Goal of the exercise
Reprint the full listing exactly.

Given records
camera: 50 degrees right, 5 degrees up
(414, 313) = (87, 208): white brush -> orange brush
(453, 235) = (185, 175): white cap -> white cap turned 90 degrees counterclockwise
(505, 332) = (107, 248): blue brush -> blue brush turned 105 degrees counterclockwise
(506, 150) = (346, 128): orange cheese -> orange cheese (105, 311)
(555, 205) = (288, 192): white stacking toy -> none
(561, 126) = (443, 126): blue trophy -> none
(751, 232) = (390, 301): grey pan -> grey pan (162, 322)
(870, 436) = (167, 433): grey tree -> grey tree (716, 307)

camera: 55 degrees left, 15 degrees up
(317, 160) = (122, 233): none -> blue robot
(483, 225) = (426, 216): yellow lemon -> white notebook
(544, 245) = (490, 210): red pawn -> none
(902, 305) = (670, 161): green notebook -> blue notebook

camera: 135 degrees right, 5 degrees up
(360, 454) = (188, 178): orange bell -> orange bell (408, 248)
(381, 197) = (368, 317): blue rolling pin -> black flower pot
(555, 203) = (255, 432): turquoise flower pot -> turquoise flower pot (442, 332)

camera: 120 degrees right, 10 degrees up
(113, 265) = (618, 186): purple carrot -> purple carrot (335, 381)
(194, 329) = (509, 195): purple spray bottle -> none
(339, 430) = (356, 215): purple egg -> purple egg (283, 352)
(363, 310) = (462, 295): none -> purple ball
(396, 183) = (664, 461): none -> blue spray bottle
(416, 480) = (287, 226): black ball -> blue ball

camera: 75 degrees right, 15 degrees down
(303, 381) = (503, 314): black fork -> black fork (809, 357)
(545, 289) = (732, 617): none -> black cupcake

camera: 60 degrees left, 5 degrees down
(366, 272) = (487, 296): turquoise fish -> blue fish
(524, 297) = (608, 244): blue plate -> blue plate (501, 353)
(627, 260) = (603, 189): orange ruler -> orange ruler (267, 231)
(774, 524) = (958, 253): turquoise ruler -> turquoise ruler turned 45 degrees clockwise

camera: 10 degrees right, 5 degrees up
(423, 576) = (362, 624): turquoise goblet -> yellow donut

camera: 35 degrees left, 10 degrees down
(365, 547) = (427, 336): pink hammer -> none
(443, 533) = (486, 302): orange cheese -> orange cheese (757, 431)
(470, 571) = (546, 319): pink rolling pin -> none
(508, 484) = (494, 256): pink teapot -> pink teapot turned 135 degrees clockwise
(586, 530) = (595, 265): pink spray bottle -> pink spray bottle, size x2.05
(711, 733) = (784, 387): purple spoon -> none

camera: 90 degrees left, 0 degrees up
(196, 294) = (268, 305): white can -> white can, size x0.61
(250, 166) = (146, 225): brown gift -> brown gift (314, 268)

Task result
camera: 50 degrees right, 5 degrees up
(414, 313) = (87, 208): white brush -> orange brush
(453, 235) = (185, 175): white cap -> white cap turned 90 degrees counterclockwise
(505, 332) = (107, 248): blue brush -> blue brush turned 105 degrees counterclockwise
(506, 150) = (346, 128): orange cheese -> orange cheese (105, 311)
(555, 205) = (288, 192): white stacking toy -> none
(561, 126) = (443, 126): blue trophy -> none
(751, 232) = (390, 301): grey pan -> grey pan (162, 322)
(870, 436) = (167, 433): grey tree -> grey tree (716, 307)

camera: 55 degrees left, 15 degrees up
(317, 160) = (122, 233): none -> blue robot
(483, 225) = (426, 216): yellow lemon -> white notebook
(544, 245) = (490, 210): red pawn -> none
(902, 305) = (670, 161): green notebook -> blue notebook

camera: 135 degrees right, 5 degrees up
(360, 454) = (188, 178): orange bell -> orange bell (408, 248)
(381, 197) = (368, 317): blue rolling pin -> black flower pot
(555, 203) = (255, 432): turquoise flower pot -> turquoise flower pot (442, 332)

camera: 120 degrees right, 10 degrees up
(113, 265) = (618, 186): purple carrot -> purple carrot (335, 381)
(194, 329) = (509, 195): purple spray bottle -> none
(339, 430) = (356, 215): purple egg -> purple egg (283, 352)
(363, 310) = (462, 295): none -> purple ball
(396, 183) = (664, 461): none -> blue spray bottle
(416, 480) = (287, 226): black ball -> blue ball

camera: 75 degrees right, 15 degrees down
(303, 381) = (503, 314): black fork -> black fork (809, 357)
(545, 289) = (732, 617): none -> black cupcake

camera: 60 degrees left, 5 degrees down
(366, 272) = (487, 296): turquoise fish -> blue fish
(524, 297) = (608, 244): blue plate -> blue plate (501, 353)
(627, 260) = (603, 189): orange ruler -> orange ruler (267, 231)
(774, 524) = (958, 253): turquoise ruler -> turquoise ruler turned 45 degrees clockwise

camera: 10 degrees right, 5 degrees up
(423, 576) = (362, 624): turquoise goblet -> yellow donut

camera: 35 degrees left, 10 degrees down
(365, 547) = (427, 336): pink hammer -> none
(443, 533) = (486, 302): orange cheese -> orange cheese (757, 431)
(470, 571) = (546, 319): pink rolling pin -> none
(508, 484) = (494, 256): pink teapot -> pink teapot turned 135 degrees clockwise
(586, 530) = (595, 265): pink spray bottle -> pink spray bottle, size x2.05
(711, 733) = (784, 387): purple spoon -> none

camera: 90 degrees left, 0 degrees up
(196, 294) = (268, 305): white can -> white can, size x0.61
(250, 166) = (146, 225): brown gift -> brown gift (314, 268)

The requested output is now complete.